Count only the lines of the records that hold "pink", then give the number without any other words.

Saved data entries
========

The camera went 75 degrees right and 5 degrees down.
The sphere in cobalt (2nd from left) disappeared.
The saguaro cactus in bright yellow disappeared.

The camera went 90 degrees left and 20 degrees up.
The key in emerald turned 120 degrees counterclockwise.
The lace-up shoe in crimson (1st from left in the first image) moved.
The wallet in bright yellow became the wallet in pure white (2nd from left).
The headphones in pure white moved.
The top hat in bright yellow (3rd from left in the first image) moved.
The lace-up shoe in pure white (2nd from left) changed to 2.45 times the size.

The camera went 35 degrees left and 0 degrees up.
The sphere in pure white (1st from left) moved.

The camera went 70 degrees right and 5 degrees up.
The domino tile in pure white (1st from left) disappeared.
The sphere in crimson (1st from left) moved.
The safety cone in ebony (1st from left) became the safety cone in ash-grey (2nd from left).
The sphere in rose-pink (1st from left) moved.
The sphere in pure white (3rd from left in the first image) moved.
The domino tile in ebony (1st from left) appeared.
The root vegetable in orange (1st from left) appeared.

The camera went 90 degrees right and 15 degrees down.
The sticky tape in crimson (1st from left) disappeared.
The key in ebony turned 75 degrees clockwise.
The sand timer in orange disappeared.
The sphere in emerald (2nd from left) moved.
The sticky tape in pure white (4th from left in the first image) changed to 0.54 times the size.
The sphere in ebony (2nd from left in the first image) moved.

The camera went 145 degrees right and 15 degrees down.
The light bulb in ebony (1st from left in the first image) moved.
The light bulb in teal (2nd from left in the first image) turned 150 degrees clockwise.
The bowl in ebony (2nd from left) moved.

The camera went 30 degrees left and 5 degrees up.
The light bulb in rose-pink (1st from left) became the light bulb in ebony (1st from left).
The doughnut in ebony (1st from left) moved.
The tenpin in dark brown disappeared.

========

Written answer
2